The expected output is the data below, character for character, without its pictures.

(PROVIDED MATERIAL):
== Segment start ==
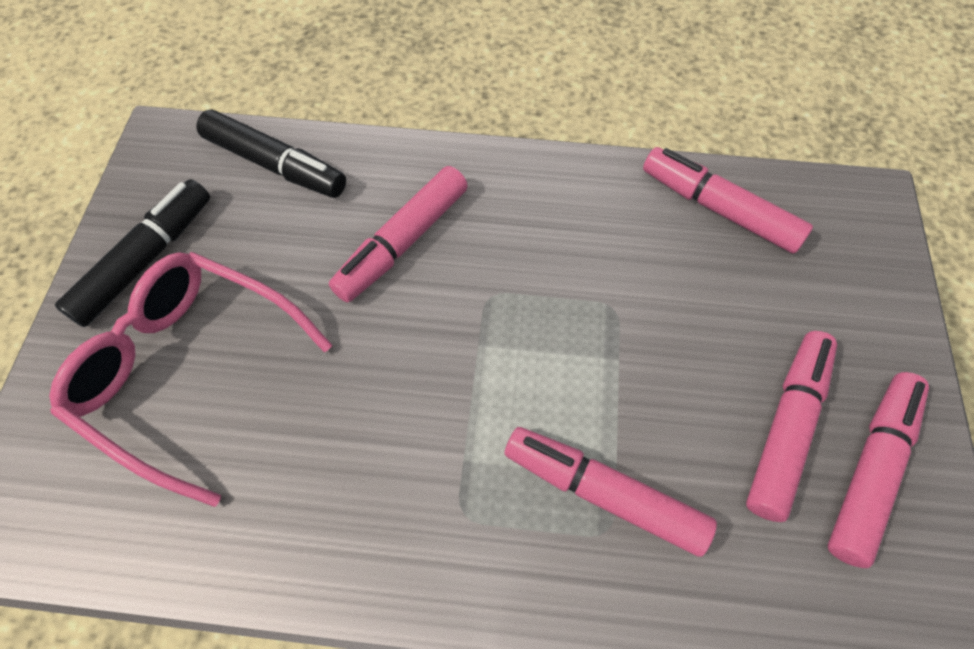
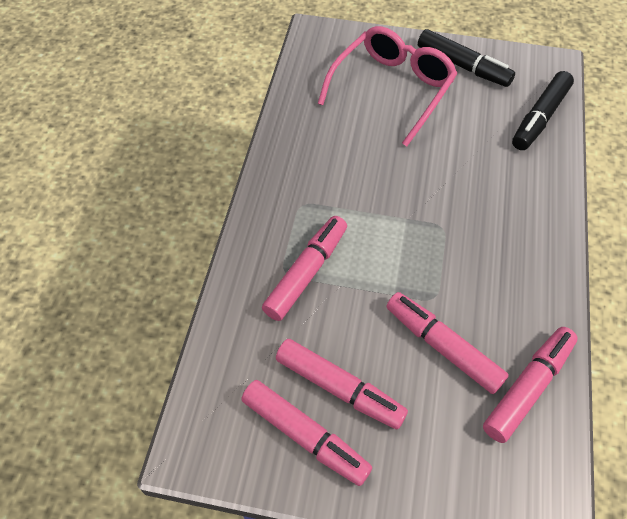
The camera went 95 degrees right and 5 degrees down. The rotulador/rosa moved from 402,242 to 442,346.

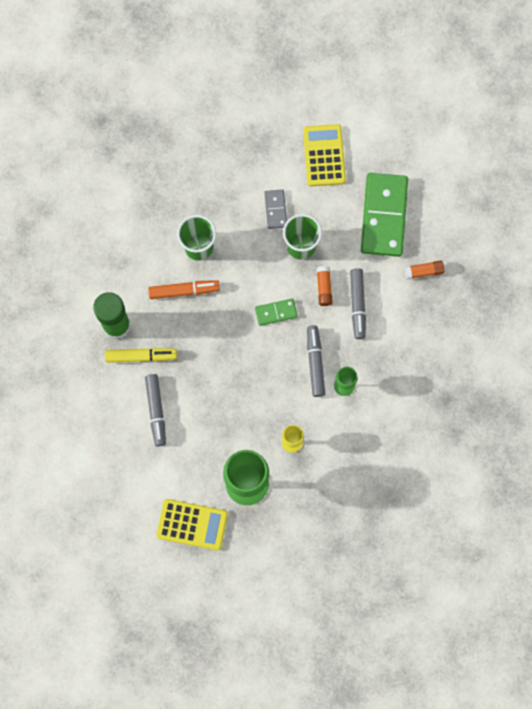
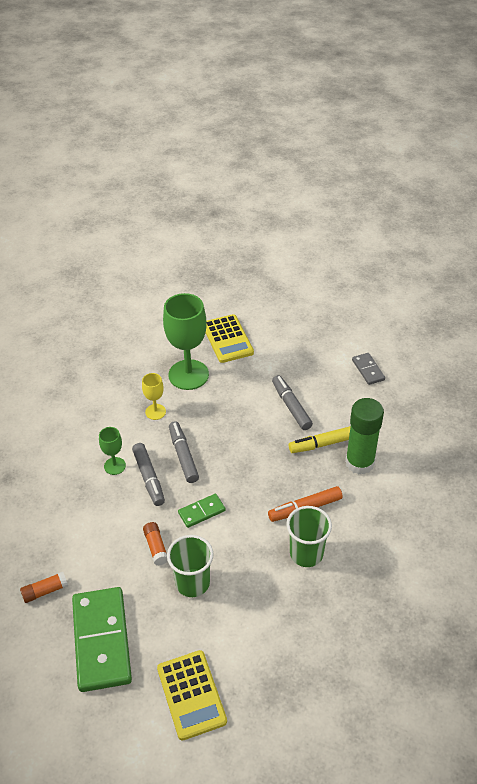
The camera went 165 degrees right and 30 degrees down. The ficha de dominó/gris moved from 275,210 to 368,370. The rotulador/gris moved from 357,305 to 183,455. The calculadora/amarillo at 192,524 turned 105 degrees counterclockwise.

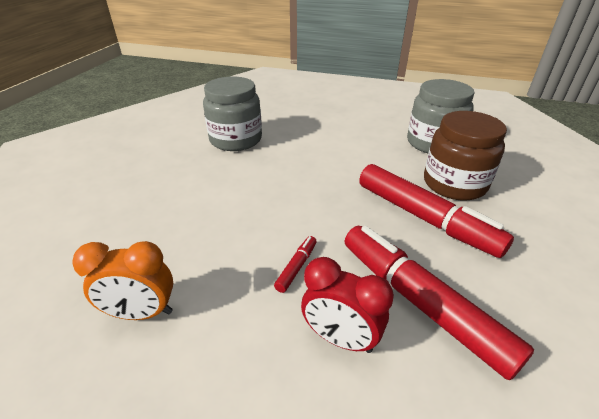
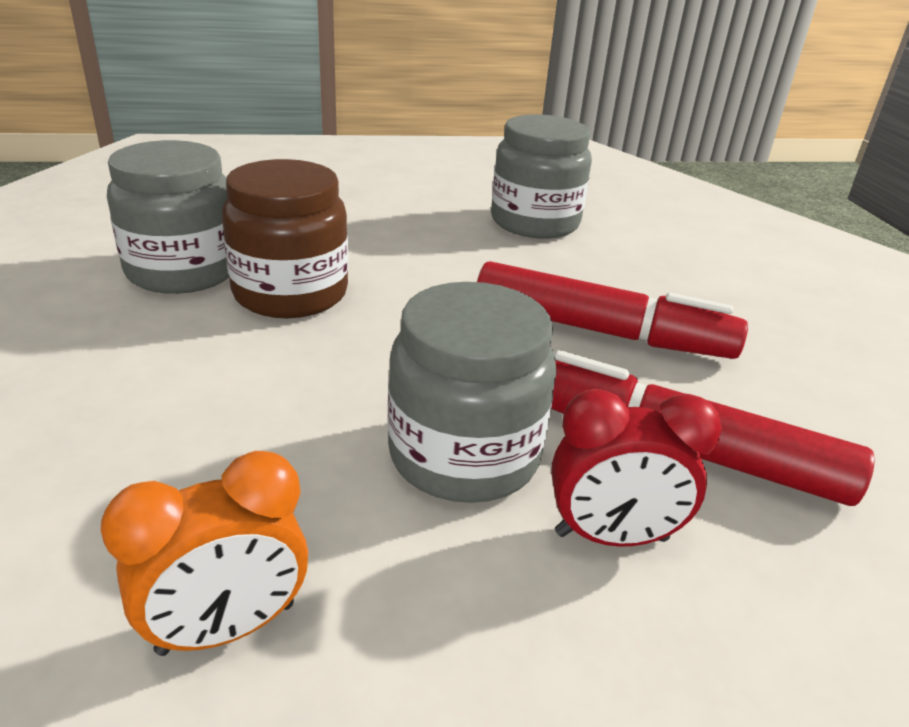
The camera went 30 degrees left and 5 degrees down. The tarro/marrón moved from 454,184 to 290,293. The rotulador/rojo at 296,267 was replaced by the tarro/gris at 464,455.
== Segment end ==
(EXERCISE RESULT):
The camera went 95 degrees right and 5 degrees down. The rotulador/rosa moved from 402,242 to 442,346.

The camera went 165 degrees right and 30 degrees down. The ficha de dominó/gris moved from 275,210 to 368,370. The rotulador/gris moved from 357,305 to 183,455. The calculadora/amarillo at 192,524 turned 105 degrees counterclockwise.

The camera went 30 degrees left and 5 degrees down. The tarro/marrón moved from 454,184 to 290,293. The rotulador/rojo at 296,267 was replaced by the tarro/gris at 464,455.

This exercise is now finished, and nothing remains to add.